Work to complete
From the entries below, return only the lines starting at the one that contains "camera: 20 degrees right, 10 degrees down" and ending at the one that contains "none -> orange padlock [87,350,162,427]", exactly as they stand.

Exercise input
^^^^^^^^
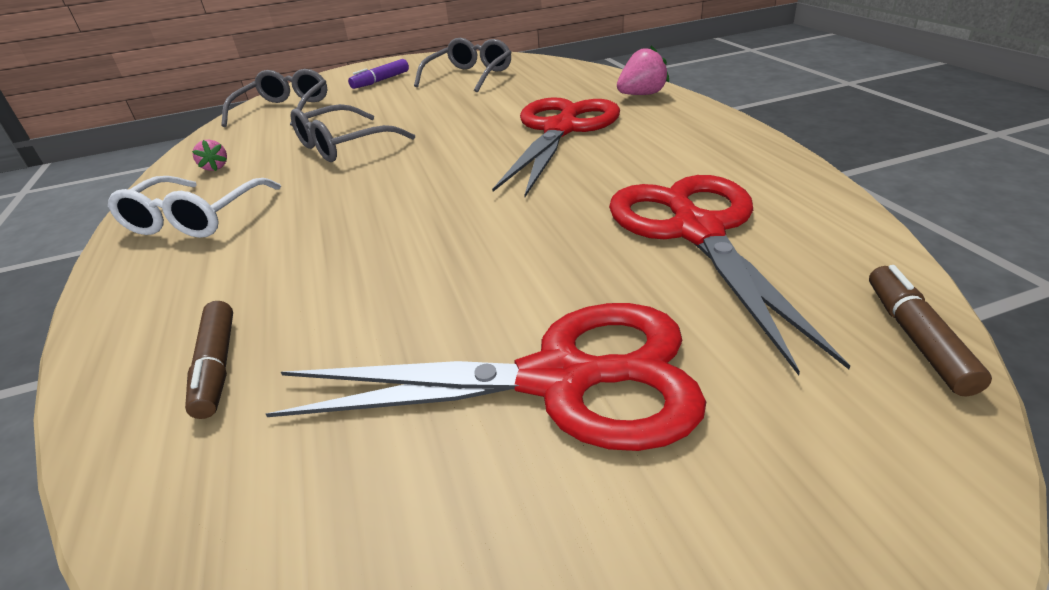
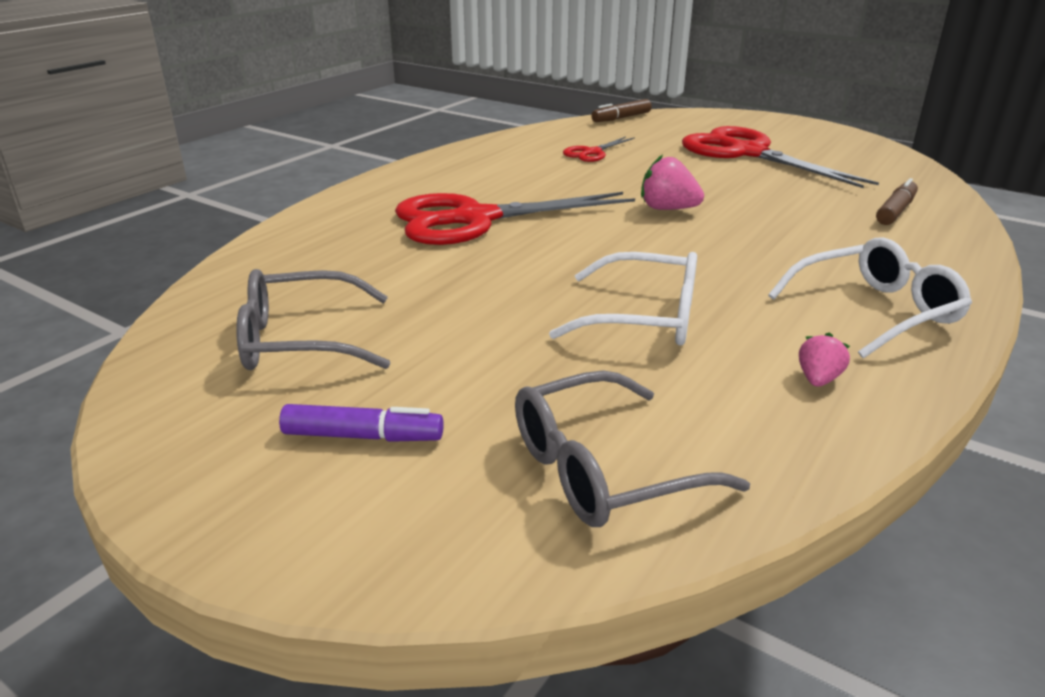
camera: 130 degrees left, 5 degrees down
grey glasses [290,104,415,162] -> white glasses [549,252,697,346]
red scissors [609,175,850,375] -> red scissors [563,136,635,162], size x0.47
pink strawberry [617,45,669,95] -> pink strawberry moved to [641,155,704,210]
^^^^^^^^
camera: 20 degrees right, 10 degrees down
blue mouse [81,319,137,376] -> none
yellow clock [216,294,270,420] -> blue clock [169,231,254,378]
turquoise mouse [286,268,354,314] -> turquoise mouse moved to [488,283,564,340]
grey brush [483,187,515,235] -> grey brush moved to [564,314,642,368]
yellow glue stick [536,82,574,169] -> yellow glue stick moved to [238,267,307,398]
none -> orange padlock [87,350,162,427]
^^^^^^^^
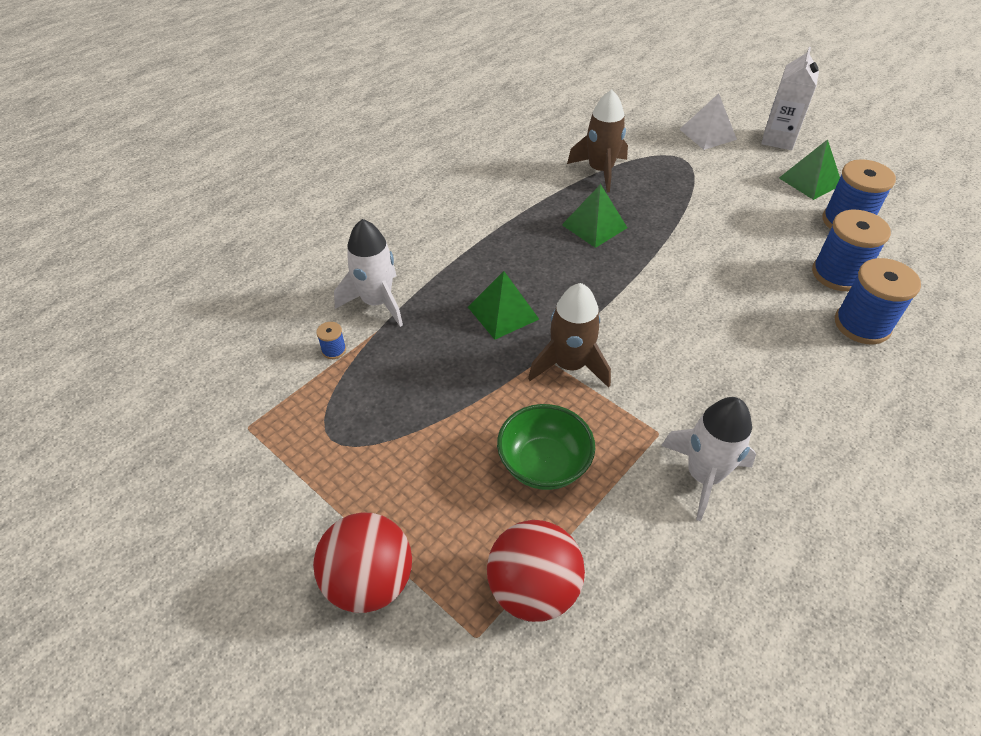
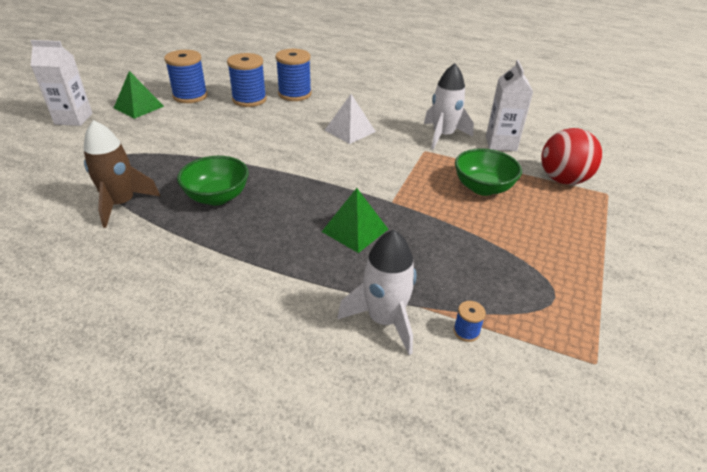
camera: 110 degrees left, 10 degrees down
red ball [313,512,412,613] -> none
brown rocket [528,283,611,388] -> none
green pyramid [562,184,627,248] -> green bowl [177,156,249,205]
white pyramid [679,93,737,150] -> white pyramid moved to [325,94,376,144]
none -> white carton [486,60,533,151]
^^^^^^^^
Worked solution
camera: 20 degrees right, 10 degrees down
blue mouse [81,319,137,376] -> none
yellow clock [216,294,270,420] -> blue clock [169,231,254,378]
turquoise mouse [286,268,354,314] -> turquoise mouse moved to [488,283,564,340]
grey brush [483,187,515,235] -> grey brush moved to [564,314,642,368]
yellow glue stick [536,82,574,169] -> yellow glue stick moved to [238,267,307,398]
none -> orange padlock [87,350,162,427]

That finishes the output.